EXERCISE DIRECTIONS
Your answer should hold only the lines from the start of the data below through the line with "black rectangle: (84, 189)", copied exactly, with pictures left out.

DATA PROVIDED

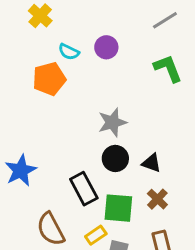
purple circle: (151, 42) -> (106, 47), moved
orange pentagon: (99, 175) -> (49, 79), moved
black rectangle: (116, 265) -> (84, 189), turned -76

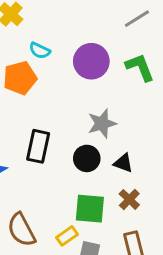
purple circle: (106, 47) -> (91, 61), moved, size x1.5
gray star: (112, 122) -> (102, 124), moved
black rectangle: (84, 189) -> (38, 146), moved, turned 40

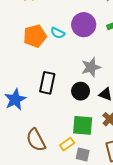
cyan semicircle: (40, 51) -> (58, 33), moved

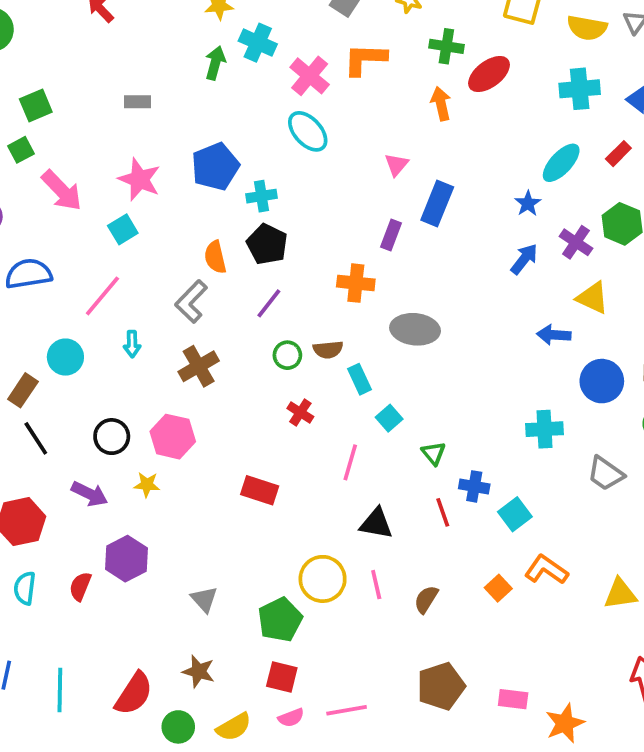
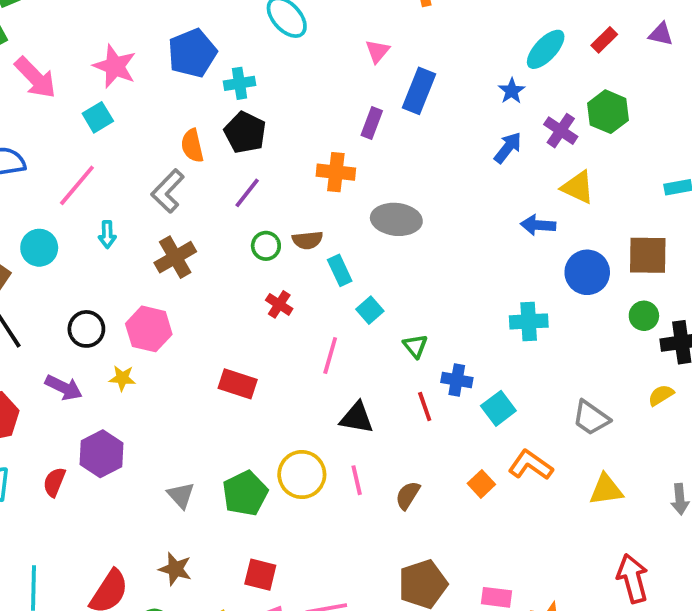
gray trapezoid: (606, 474) -> (591, 418), moved
green pentagon: (280, 620) -> (245, 493), moved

ANSWER TO THIS EXERCISE
purple circle: (151, 42) -> (106, 47), moved
orange pentagon: (99, 175) -> (49, 79), moved
black rectangle: (116, 265) -> (84, 189), turned -76

purple circle: (106, 47) -> (91, 61), moved, size x1.5
gray star: (112, 122) -> (102, 124), moved
black rectangle: (84, 189) -> (38, 146), moved, turned 40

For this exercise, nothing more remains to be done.